Aim of the task: Once the line containing "(455, 248) = (492, 375): black" is found, copy it and each subsequent line exactly. Stop at the end of the records below.

START Extracted information

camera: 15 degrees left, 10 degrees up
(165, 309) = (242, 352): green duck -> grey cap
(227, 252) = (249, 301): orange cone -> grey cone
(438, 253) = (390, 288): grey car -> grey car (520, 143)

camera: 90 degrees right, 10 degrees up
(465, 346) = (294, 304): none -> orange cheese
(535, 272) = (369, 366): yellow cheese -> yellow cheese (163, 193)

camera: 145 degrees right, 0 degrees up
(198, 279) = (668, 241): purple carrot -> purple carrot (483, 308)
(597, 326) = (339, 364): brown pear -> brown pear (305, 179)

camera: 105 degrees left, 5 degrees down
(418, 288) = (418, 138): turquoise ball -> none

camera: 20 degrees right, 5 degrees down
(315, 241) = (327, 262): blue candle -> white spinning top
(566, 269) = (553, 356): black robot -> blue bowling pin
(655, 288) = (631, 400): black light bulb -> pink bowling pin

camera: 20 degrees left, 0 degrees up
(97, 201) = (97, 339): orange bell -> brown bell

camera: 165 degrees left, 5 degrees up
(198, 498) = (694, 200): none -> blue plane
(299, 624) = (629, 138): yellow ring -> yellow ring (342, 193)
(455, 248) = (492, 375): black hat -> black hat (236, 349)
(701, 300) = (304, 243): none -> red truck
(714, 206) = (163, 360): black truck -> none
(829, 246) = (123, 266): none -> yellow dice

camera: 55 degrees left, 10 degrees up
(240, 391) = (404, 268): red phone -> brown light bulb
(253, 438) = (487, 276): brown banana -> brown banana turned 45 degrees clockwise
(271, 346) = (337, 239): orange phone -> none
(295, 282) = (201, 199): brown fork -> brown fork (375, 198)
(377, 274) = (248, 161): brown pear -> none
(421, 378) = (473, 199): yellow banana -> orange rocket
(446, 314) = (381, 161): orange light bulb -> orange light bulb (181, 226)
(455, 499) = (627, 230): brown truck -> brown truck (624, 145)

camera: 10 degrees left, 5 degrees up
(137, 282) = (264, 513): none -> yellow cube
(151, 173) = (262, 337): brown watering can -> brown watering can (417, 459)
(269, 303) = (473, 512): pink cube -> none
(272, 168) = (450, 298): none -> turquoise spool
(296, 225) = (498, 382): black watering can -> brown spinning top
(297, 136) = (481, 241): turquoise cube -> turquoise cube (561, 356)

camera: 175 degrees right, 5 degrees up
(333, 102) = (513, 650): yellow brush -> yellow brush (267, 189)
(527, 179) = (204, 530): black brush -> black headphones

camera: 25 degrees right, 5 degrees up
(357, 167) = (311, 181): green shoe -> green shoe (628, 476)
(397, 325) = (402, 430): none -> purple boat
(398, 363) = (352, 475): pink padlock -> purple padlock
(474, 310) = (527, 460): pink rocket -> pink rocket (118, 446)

END Extracted information

Output for this task:
(455, 248) = (492, 375): black hat -> black hat (236, 349)
(701, 300) = (304, 243): none -> red truck
(714, 206) = (163, 360): black truck -> none
(829, 246) = (123, 266): none -> yellow dice

camera: 55 degrees left, 10 degrees up
(240, 391) = (404, 268): red phone -> brown light bulb
(253, 438) = (487, 276): brown banana -> brown banana turned 45 degrees clockwise
(271, 346) = (337, 239): orange phone -> none
(295, 282) = (201, 199): brown fork -> brown fork (375, 198)
(377, 274) = (248, 161): brown pear -> none
(421, 378) = (473, 199): yellow banana -> orange rocket
(446, 314) = (381, 161): orange light bulb -> orange light bulb (181, 226)
(455, 499) = (627, 230): brown truck -> brown truck (624, 145)

camera: 10 degrees left, 5 degrees up
(137, 282) = (264, 513): none -> yellow cube
(151, 173) = (262, 337): brown watering can -> brown watering can (417, 459)
(269, 303) = (473, 512): pink cube -> none
(272, 168) = (450, 298): none -> turquoise spool
(296, 225) = (498, 382): black watering can -> brown spinning top
(297, 136) = (481, 241): turquoise cube -> turquoise cube (561, 356)

camera: 175 degrees right, 5 degrees up
(333, 102) = (513, 650): yellow brush -> yellow brush (267, 189)
(527, 179) = (204, 530): black brush -> black headphones

camera: 25 degrees right, 5 degrees up
(357, 167) = (311, 181): green shoe -> green shoe (628, 476)
(397, 325) = (402, 430): none -> purple boat
(398, 363) = (352, 475): pink padlock -> purple padlock
(474, 310) = (527, 460): pink rocket -> pink rocket (118, 446)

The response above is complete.